* Work item *
Go through the entries and copy every line that has the string "black" in it.

* Source data *

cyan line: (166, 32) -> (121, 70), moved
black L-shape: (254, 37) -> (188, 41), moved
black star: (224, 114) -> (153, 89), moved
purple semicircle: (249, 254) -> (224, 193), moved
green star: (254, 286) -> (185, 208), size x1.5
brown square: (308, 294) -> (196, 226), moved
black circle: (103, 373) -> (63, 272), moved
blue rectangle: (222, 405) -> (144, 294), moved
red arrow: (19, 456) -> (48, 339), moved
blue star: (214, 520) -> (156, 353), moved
==
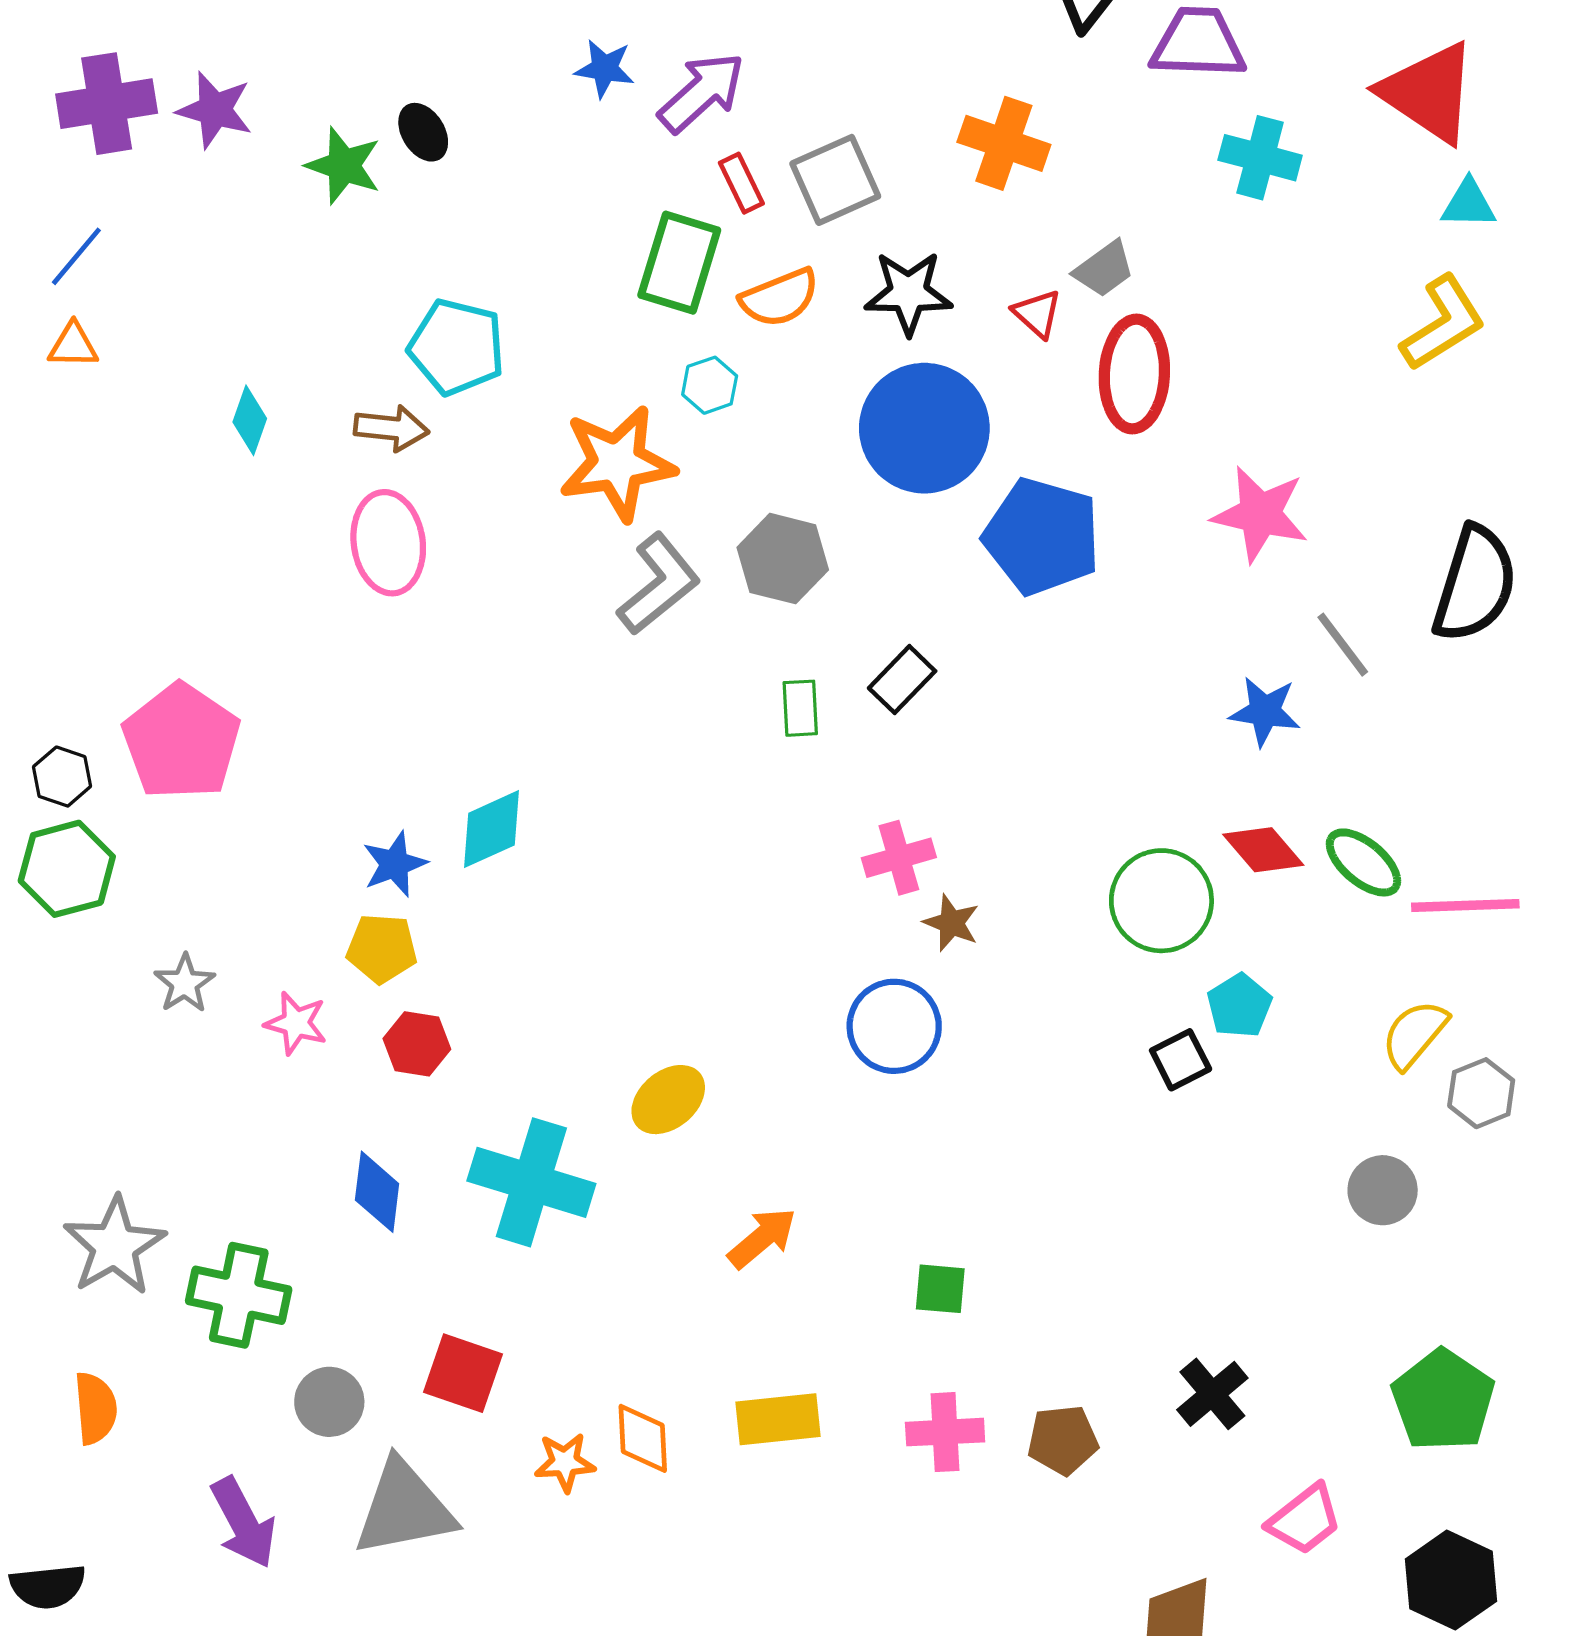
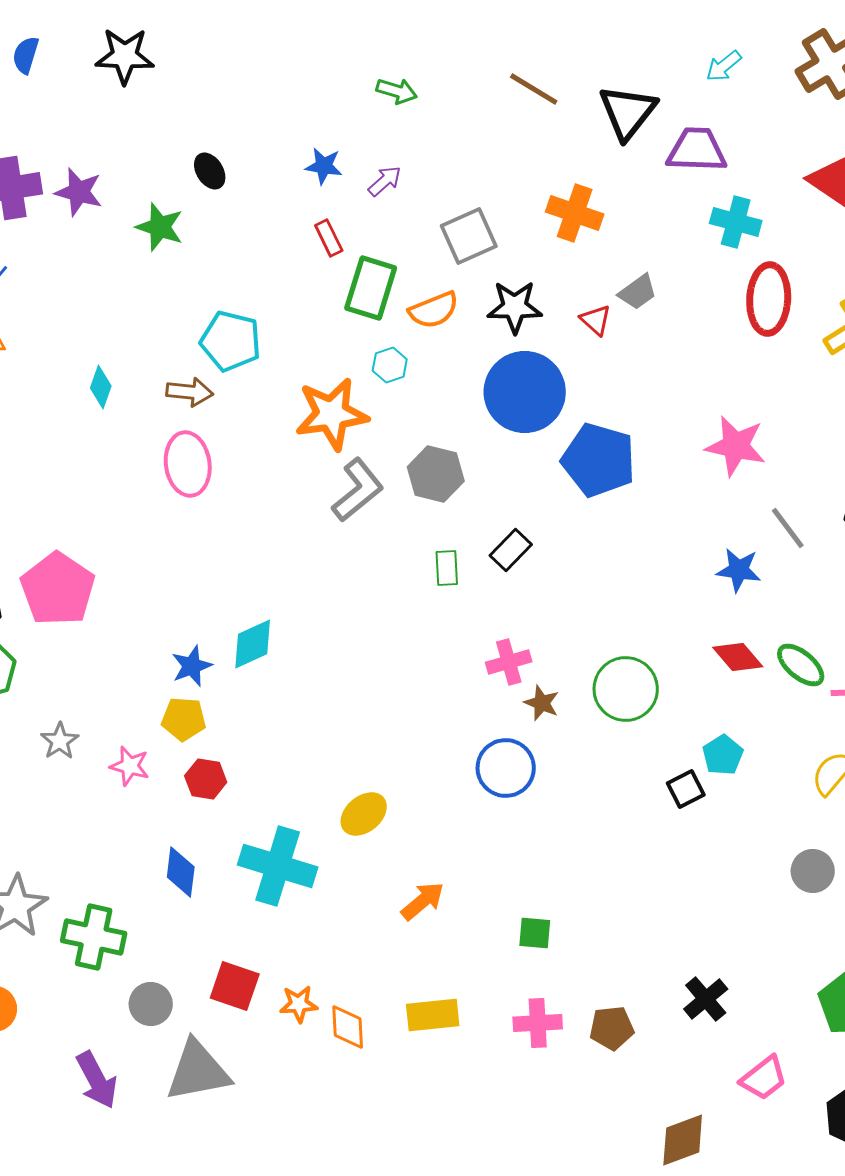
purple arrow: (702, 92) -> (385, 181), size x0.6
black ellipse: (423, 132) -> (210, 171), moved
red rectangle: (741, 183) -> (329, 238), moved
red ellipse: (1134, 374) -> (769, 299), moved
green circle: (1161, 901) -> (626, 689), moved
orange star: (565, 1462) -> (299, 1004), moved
* * *
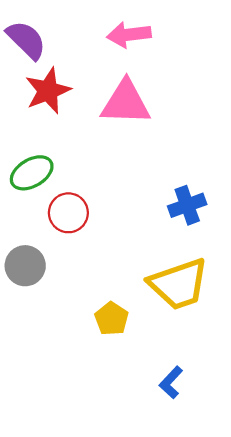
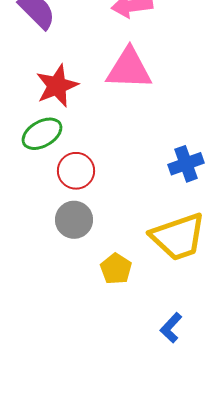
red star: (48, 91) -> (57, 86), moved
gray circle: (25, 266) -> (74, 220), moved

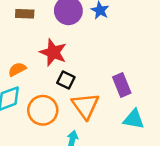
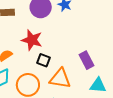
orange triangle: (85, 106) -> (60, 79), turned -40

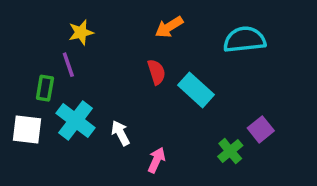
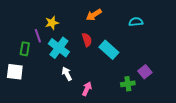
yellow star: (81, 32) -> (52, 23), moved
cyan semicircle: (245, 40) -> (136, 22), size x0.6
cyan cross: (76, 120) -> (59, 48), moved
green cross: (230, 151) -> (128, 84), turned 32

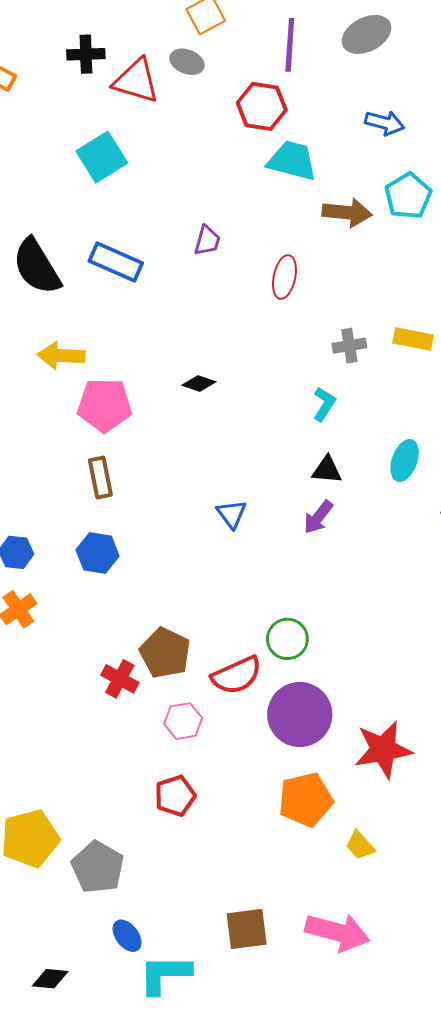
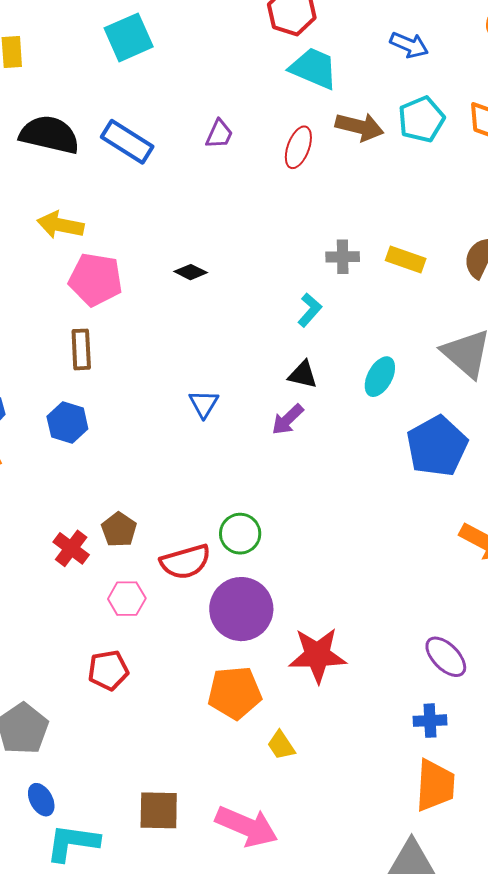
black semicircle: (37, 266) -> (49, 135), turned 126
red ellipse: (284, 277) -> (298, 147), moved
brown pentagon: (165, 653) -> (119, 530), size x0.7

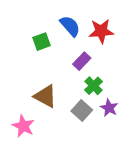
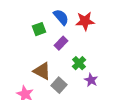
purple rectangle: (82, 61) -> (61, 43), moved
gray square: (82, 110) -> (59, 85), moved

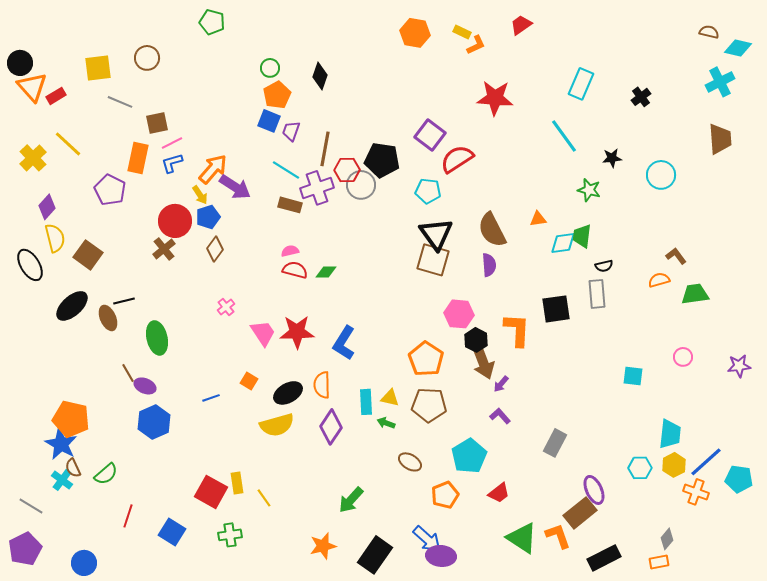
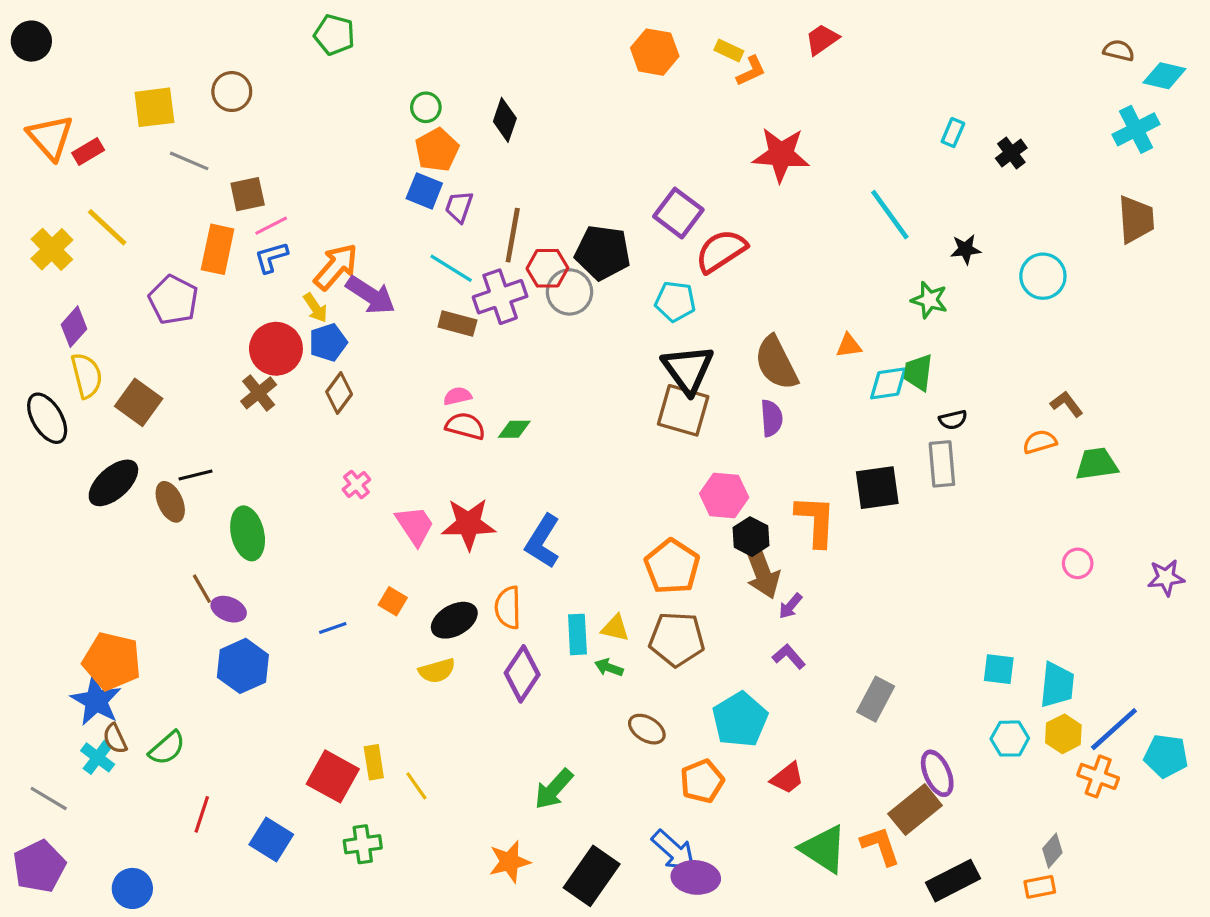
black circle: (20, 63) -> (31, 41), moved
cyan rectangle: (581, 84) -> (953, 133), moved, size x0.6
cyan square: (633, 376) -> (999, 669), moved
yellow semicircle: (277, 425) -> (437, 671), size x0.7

* Answer to this problem *
black L-shape: (254, 37) -> (188, 41), moved
black star: (224, 114) -> (153, 89), moved
black circle: (103, 373) -> (63, 272), moved
black ellipse: (423, 132) -> (210, 171), moved
black semicircle: (37, 266) -> (49, 135), turned 126
black circle: (20, 63) -> (31, 41), moved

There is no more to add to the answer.